▶ [Problem to work on] In the entries below, find the line with "blue triangle: (77, 43) -> (60, 43), moved" and the line with "black semicircle: (71, 77)". Reproduce those two lines and every line between them exactly, and nothing more.

▶ [Exercise material]
┌──

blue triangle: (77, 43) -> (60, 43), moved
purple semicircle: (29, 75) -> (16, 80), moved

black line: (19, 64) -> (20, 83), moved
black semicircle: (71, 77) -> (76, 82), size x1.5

└──
┌──

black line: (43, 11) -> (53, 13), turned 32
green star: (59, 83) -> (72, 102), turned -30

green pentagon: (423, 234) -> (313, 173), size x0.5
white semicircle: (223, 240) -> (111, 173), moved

└──

▶ [Written response]
blue triangle: (77, 43) -> (60, 43), moved
purple semicircle: (29, 75) -> (16, 80), moved

black line: (19, 64) -> (20, 83), moved
black semicircle: (71, 77) -> (76, 82), size x1.5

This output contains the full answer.